◆ Work request ◆
Using the records below, return exactly the lines from the one containing "R204: 180 (DGND, W8) -> 180 (DGND, W10)" through the last, and omit pictures.

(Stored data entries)
━━━━━━

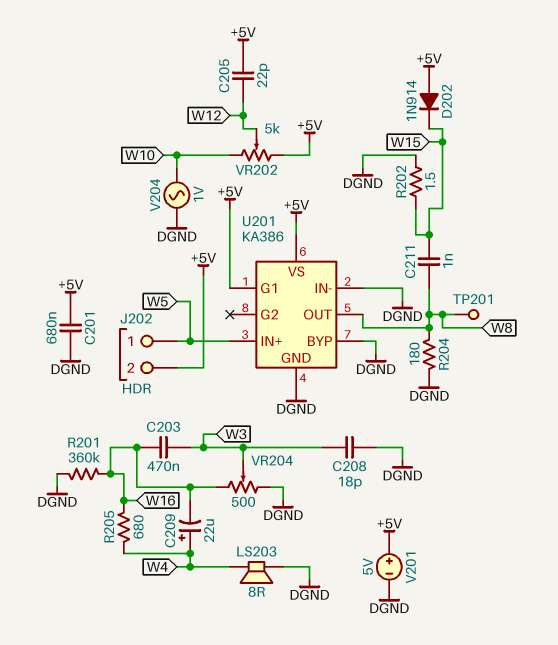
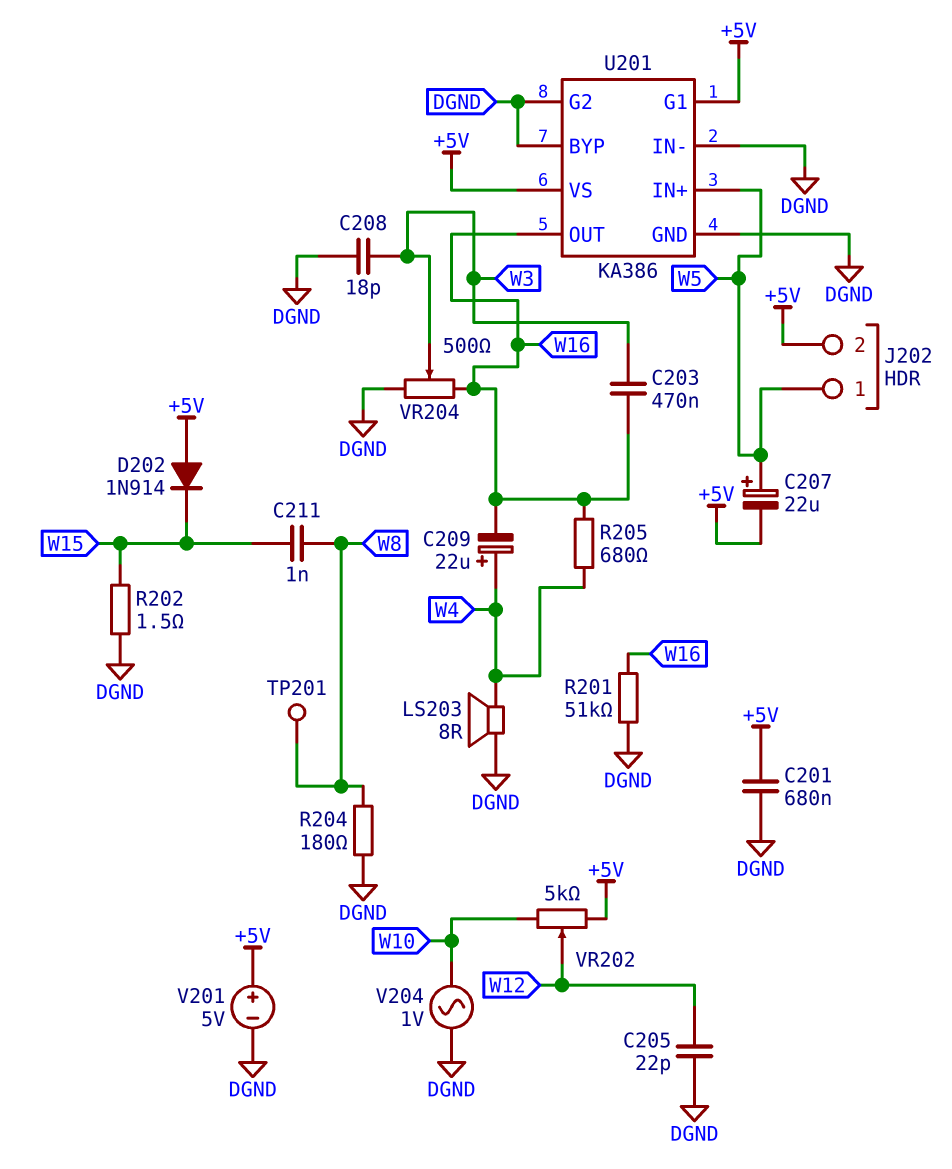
C205: 22pF (+5V, W12) -> 22pF (DGND, W12)
C207: none -> 22uF (plus W5, minus +5V)
R201: 360k (DGND, W16) -> 51k (DGND, W16)
U201 pin G2: none -> DGND
U201 pin OUT: W8 -> W16

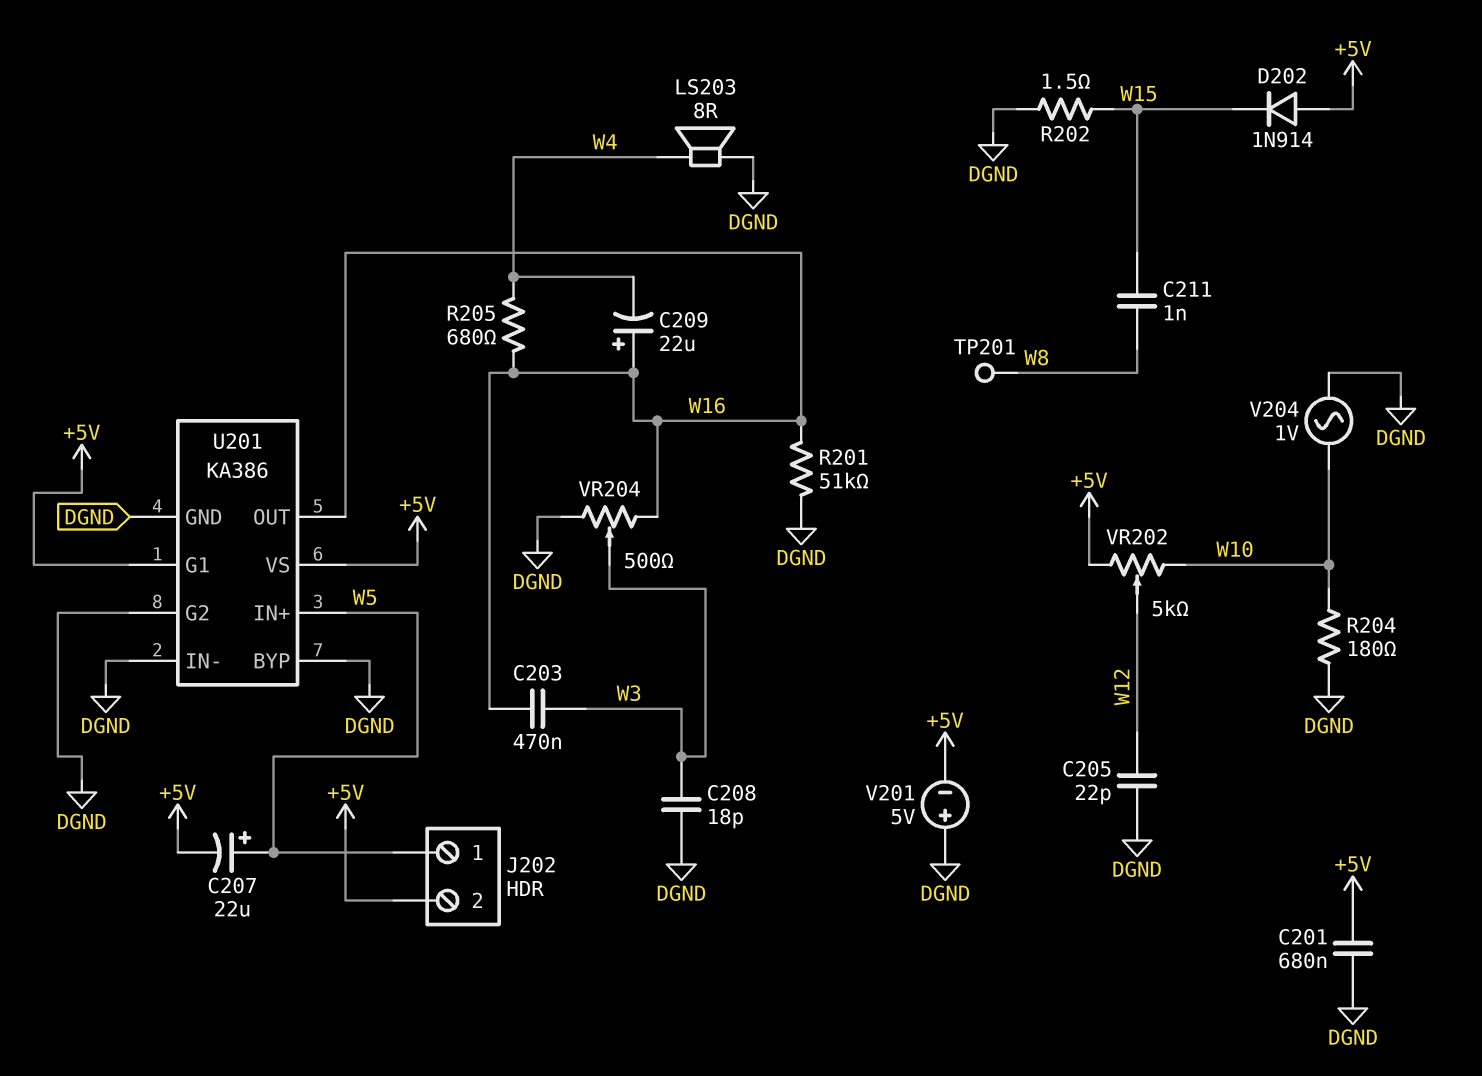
C209: 22uF (plus W4, minus W16) -> 22uF (plus W16, minus W4)
R204: 180 (DGND, W8) -> 180 (DGND, W10)
V201: 5V (plus +5V, minus DGND) -> 5V (plus DGND, minus +5V)

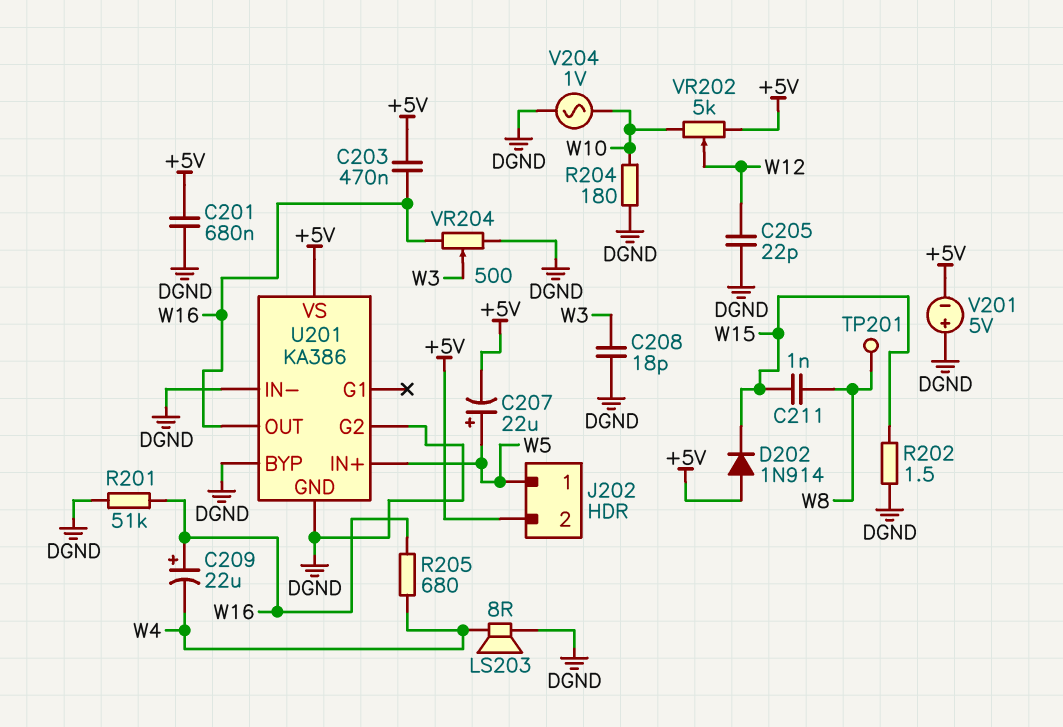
C203: 470nF (W3, W16) -> 470nF (+5V, W16)
U201 pin G1: +5V -> none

━━━━━━

◆ Answer to the exercise ◆
R204: 180 (DGND, W8) -> 180 (DGND, W10)
V201: 5V (plus +5V, minus DGND) -> 5V (plus DGND, minus +5V)

C203: 470nF (W3, W16) -> 470nF (+5V, W16)
U201 pin G1: +5V -> none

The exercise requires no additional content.